Print every entry below word for word, leaving out the pictures.
══ Data supplied ══
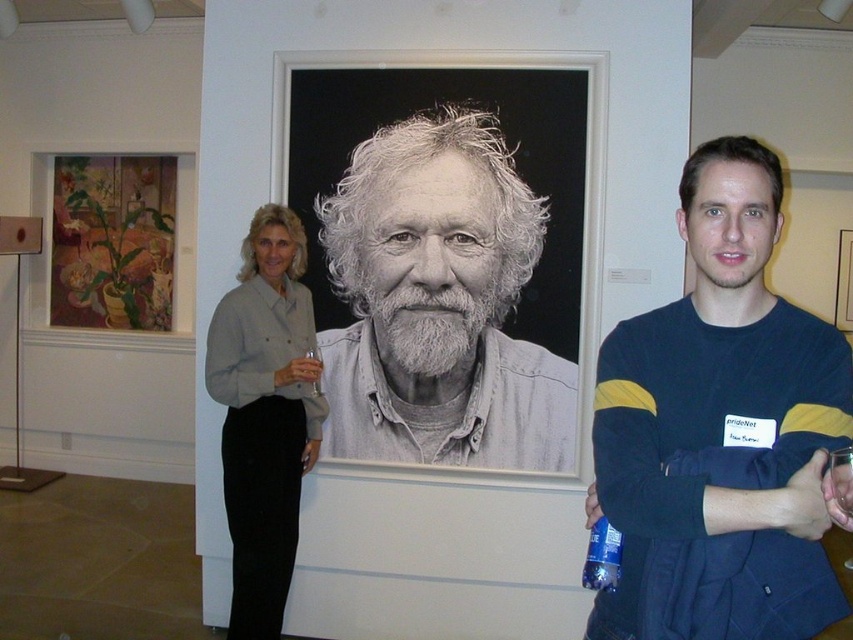
Question: Can you confirm if light gray shirt at center is positioned below floral painting at upper left?

Choices:
 (A) yes
 (B) no

Answer: (A)

Question: Is gray matte portrait at center positioned before light gray shirt at center?

Choices:
 (A) no
 (B) yes

Answer: (A)

Question: Which point appears farthest from the camera in this image?

Choices:
 (A) (233, 312)
 (B) (86, 228)
 (C) (369, 416)
 (D) (619, 552)

Answer: (B)

Question: Which point is farther to the camera?

Choices:
 (A) blue plastic bottle at center
 (B) light gray shirt at center
 (C) floral painting at upper left

Answer: (C)

Question: Where is dark blue sweater at right located in relation to floral painting at upper left in the image?

Choices:
 (A) left
 (B) right

Answer: (B)

Question: Among these objects, which one is nearest to the camera?

Choices:
 (A) light gray shirt at center
 (B) blue plastic bottle at center
 (C) dark blue sweater at right

Answer: (C)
═══
§ **Task output**:
Question: Can you confirm if light gray shirt at center is positioned below floral painting at upper left?

Choices:
 (A) yes
 (B) no

Answer: (A)

Question: Is gray matte portrait at center positioned before light gray shirt at center?

Choices:
 (A) no
 (B) yes

Answer: (A)

Question: Which point appears farthest from the camera in this image?

Choices:
 (A) (233, 312)
 (B) (86, 228)
 (C) (369, 416)
 (D) (619, 552)

Answer: (B)

Question: Which point is farther to the camera?

Choices:
 (A) blue plastic bottle at center
 (B) light gray shirt at center
 (C) floral painting at upper left

Answer: (C)

Question: Where is dark blue sweater at right located in relation to floral painting at upper left in the image?

Choices:
 (A) left
 (B) right

Answer: (B)

Question: Among these objects, which one is nearest to the camera?

Choices:
 (A) light gray shirt at center
 (B) blue plastic bottle at center
 (C) dark blue sweater at right

Answer: (C)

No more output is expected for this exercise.